▶ _AIM OF THE EXERCISE_:
Retrieve every line from the records in which the word "round" occurs.

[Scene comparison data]

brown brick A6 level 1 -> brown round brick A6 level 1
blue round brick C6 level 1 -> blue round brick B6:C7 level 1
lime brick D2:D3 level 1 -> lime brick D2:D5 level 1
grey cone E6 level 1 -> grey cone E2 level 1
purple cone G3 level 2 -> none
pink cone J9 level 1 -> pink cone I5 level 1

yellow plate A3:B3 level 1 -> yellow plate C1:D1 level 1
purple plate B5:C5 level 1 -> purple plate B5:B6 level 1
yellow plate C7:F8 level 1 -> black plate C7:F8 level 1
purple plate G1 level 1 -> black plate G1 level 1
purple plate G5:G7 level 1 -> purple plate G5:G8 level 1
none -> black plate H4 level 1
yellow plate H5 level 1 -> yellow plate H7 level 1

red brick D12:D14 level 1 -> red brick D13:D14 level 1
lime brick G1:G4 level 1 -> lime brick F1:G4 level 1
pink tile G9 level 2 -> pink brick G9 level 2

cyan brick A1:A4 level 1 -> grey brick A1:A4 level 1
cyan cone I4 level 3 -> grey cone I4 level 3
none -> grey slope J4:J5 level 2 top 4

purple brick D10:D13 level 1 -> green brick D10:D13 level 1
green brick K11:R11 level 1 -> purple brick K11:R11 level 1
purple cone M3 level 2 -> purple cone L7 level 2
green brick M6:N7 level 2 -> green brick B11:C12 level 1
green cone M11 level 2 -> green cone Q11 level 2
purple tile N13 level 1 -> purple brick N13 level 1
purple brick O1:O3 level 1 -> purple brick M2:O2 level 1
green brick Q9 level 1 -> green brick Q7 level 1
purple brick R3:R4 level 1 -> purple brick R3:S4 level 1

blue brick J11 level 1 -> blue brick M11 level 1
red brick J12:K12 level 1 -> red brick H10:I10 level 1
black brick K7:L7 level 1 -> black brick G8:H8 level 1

▶ _OUTPUT OF THE TASK_:
brown brick A6 level 1 -> brown round brick A6 level 1
blue round brick C6 level 1 -> blue round brick B6:C7 level 1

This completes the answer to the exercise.